▶ Extracted entries
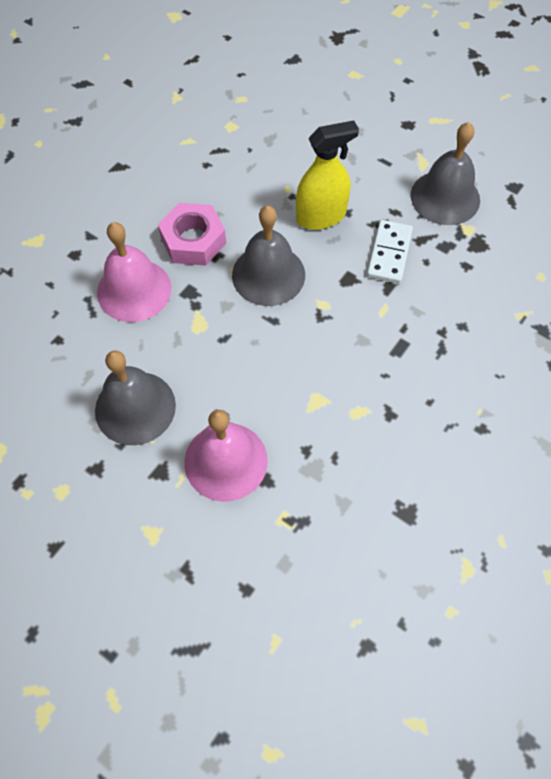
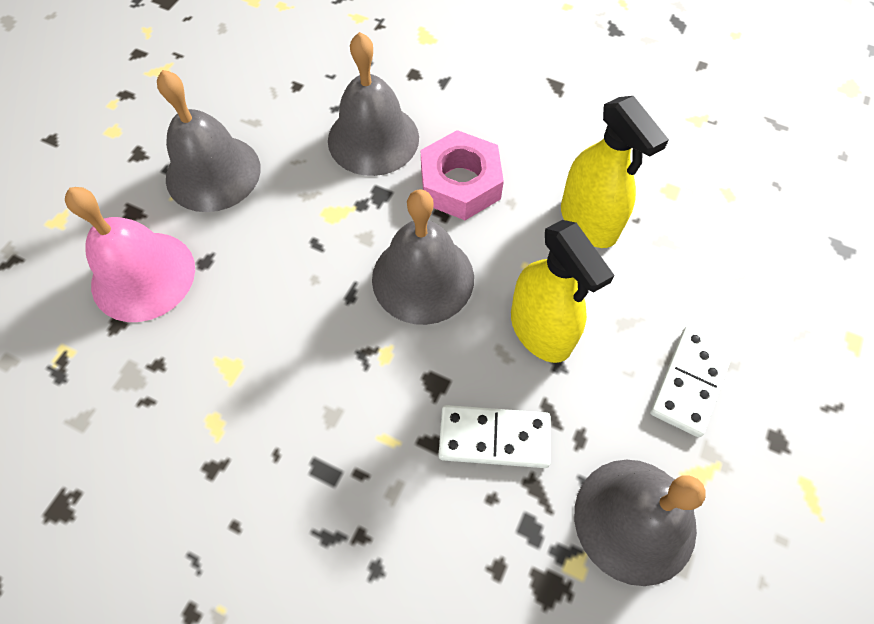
camera: 80 degrees right, 0 degrees up
(134, 290) = (373, 139): pink bell -> grey bell
(244, 174) = (588, 221): none -> yellow spray bottle
(367, 152) = (690, 382): none -> white domino

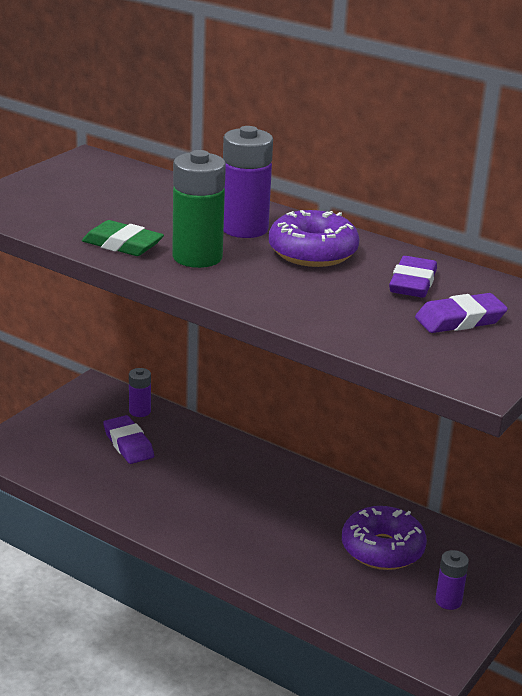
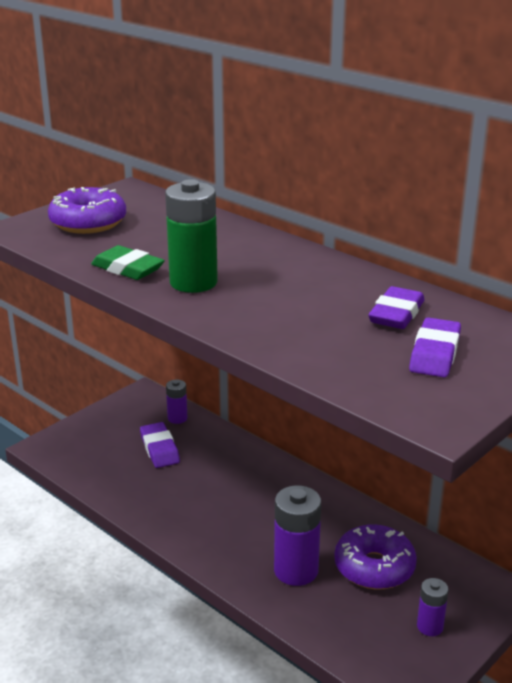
camera: 10 degrees right, 0 degrees up
(244, 228) = (248, 256): purple battery -> purple battery (296, 570)
(312, 252) = (306, 281): purple donut -> purple donut (88, 223)
(460, 320) = (435, 353): purple eraser -> purple eraser turned 60 degrees counterclockwise

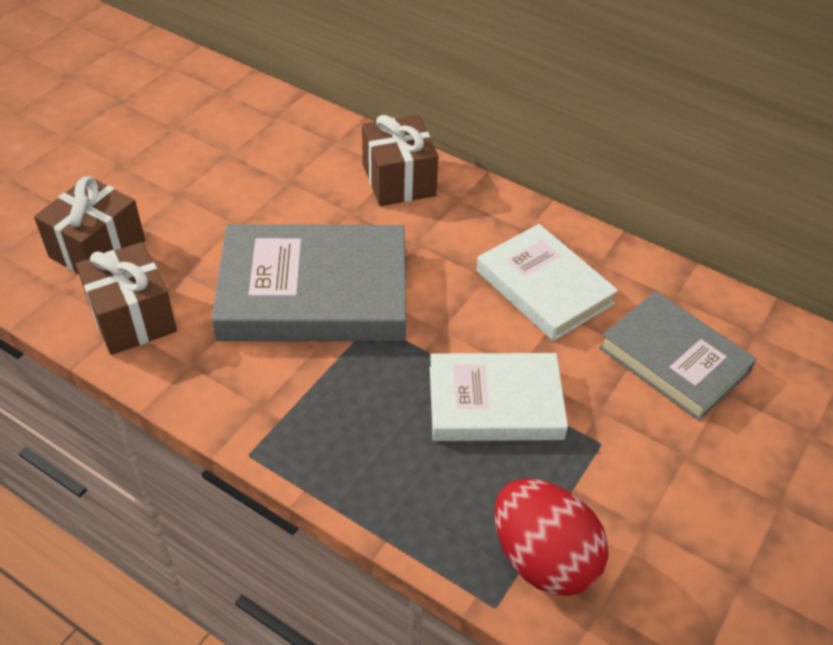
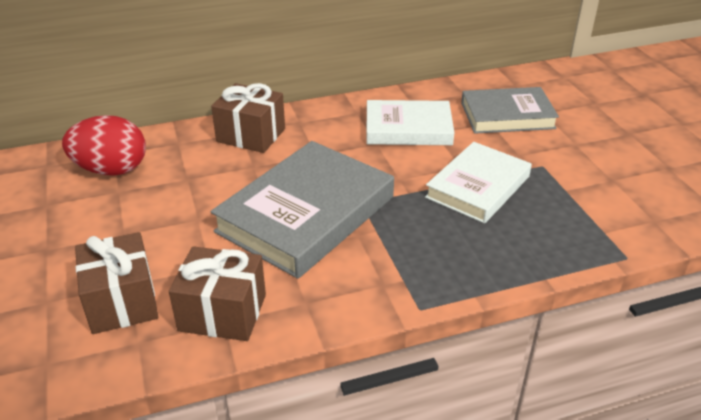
camera: 50 degrees left, 10 degrees down
(543, 558) = (606, 224): red egg -> red egg (111, 170)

▶ Requirement
Nothing but an exact copy of the data, without pictures, should be returned.

▶ Your response
camera: 80 degrees right, 0 degrees up
(134, 290) = (373, 139): pink bell -> grey bell
(244, 174) = (588, 221): none -> yellow spray bottle
(367, 152) = (690, 382): none -> white domino

camera: 10 degrees right, 0 degrees up
(244, 228) = (248, 256): purple battery -> purple battery (296, 570)
(312, 252) = (306, 281): purple donut -> purple donut (88, 223)
(460, 320) = (435, 353): purple eraser -> purple eraser turned 60 degrees counterclockwise

camera: 50 degrees left, 10 degrees down
(543, 558) = (606, 224): red egg -> red egg (111, 170)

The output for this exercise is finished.